- [Exercise objective]:
Nothing but a number is needed: the count of lines below that include "turned".

- [Available data]:
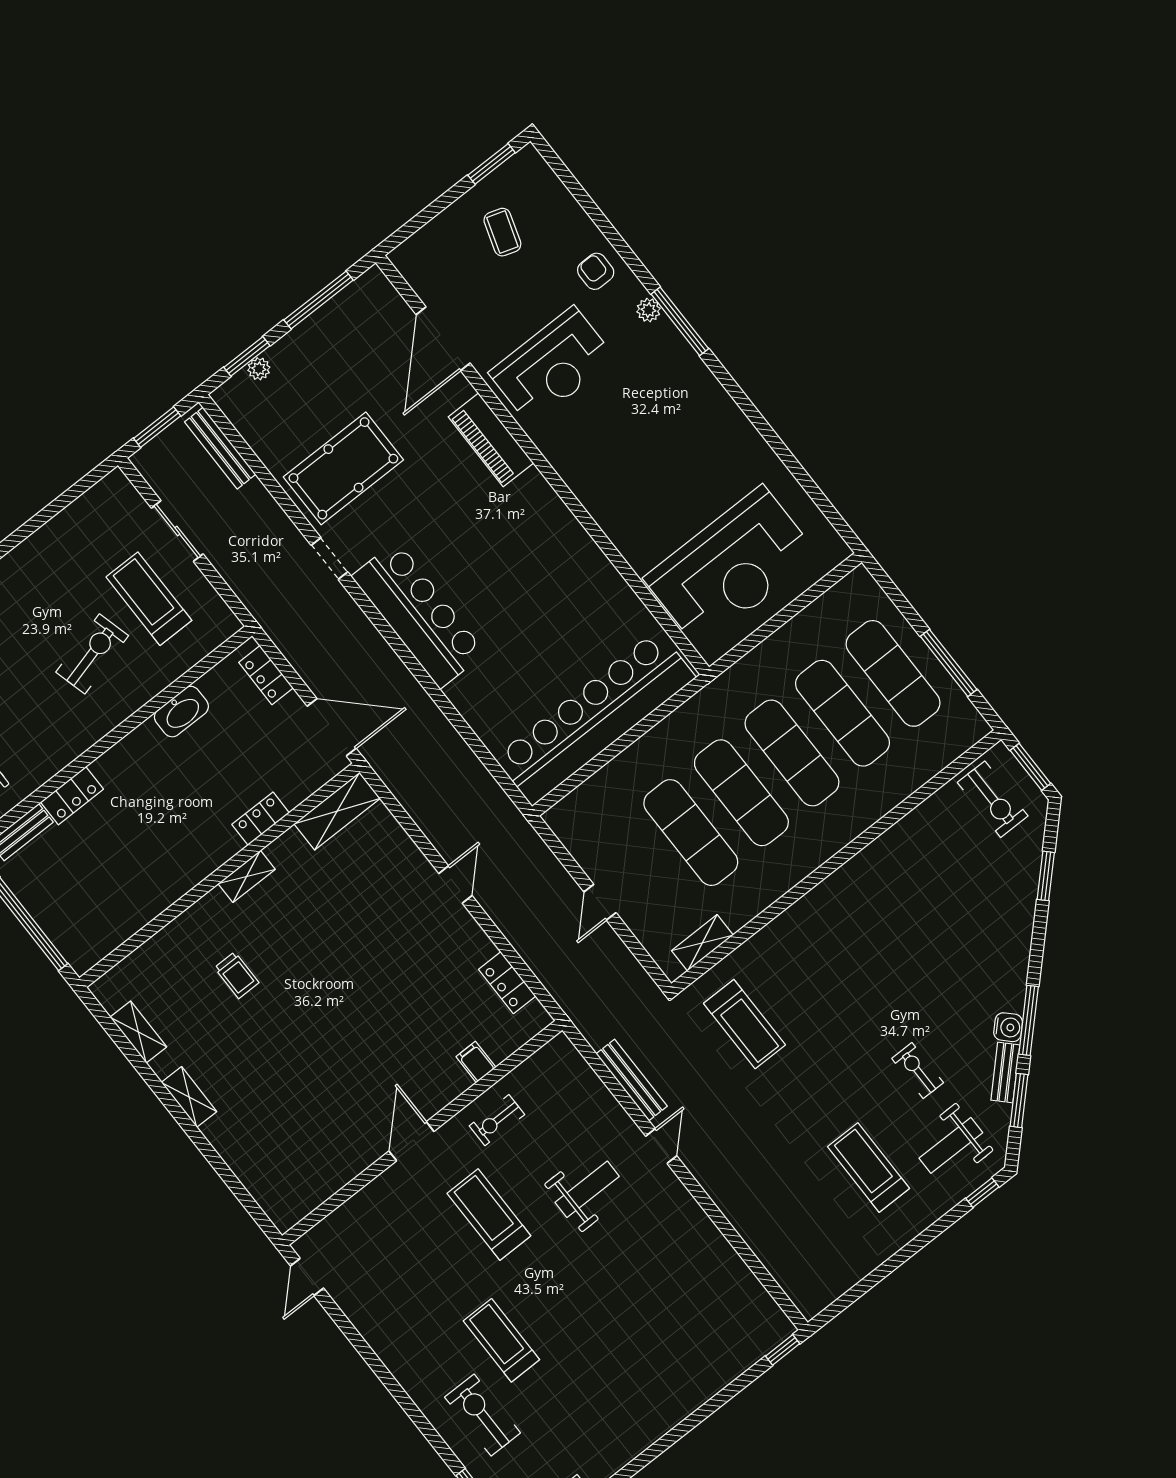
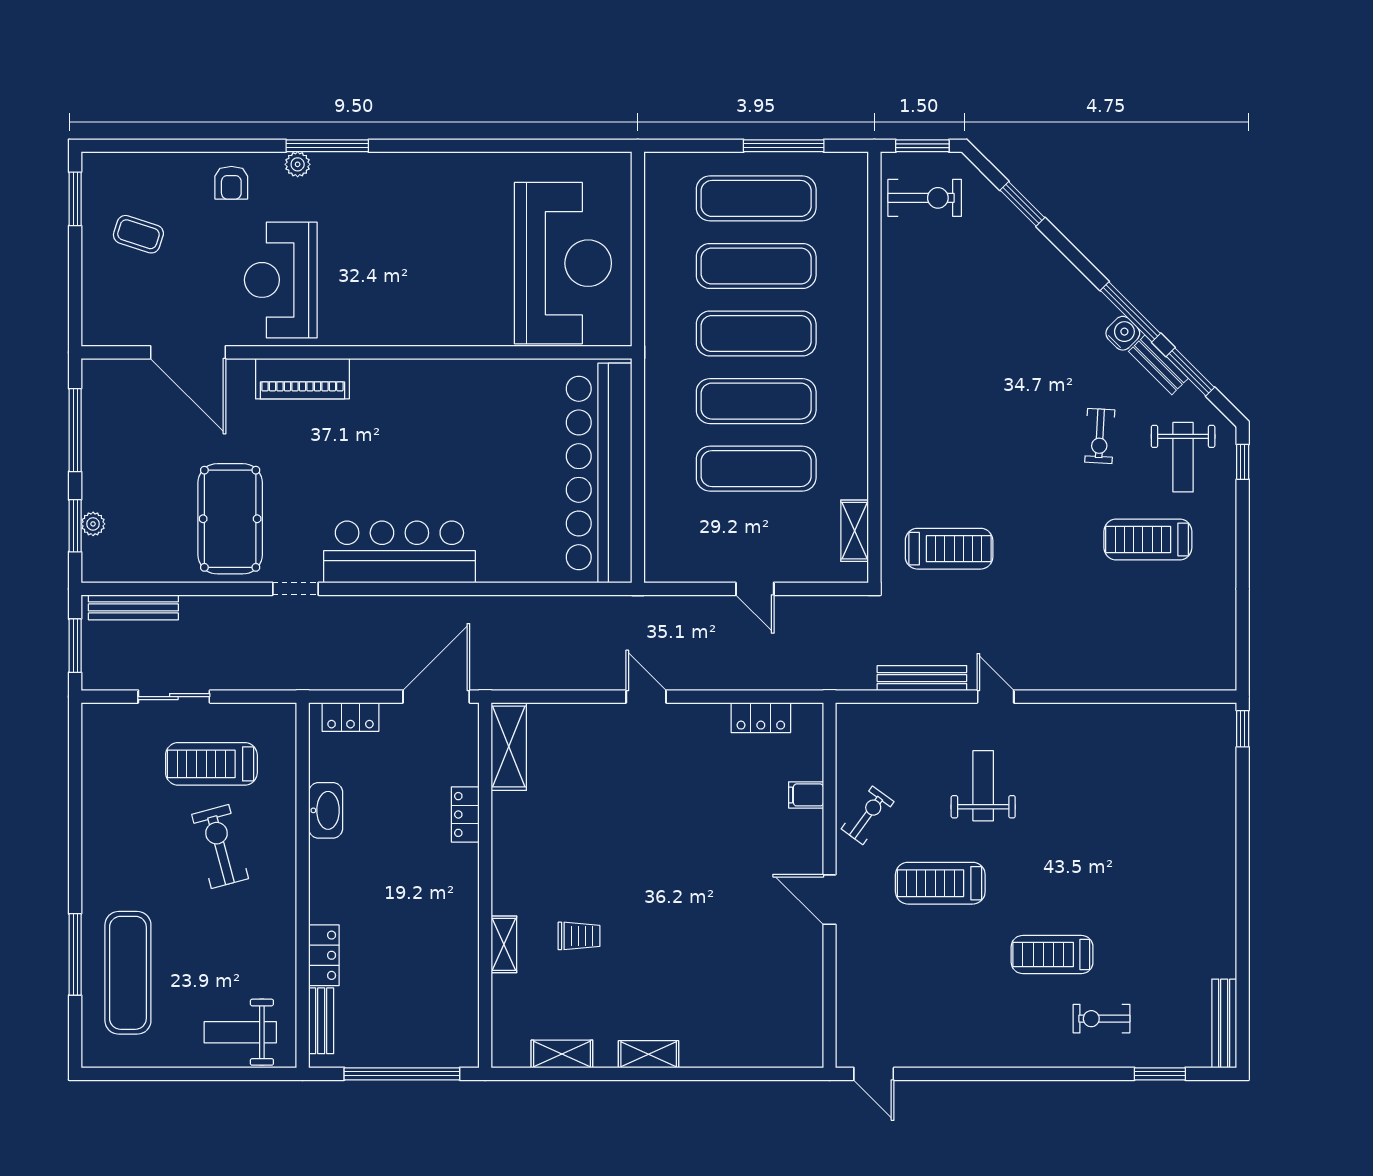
armchair: (596, 271) -> (231, 183), turned -90
reception desk: (552, 366) -> (281, 280), turned 180
shelving: (247, 876) -> (504, 944), moved
exercise bike: (918, 1071) -> (1100, 436), turned -87
exercise bike: (497, 1120) -> (868, 815), turned -144
exercise bike: (483, 1415) -> (1102, 1019), width x0.73, depth x0.72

- [Task output]:
4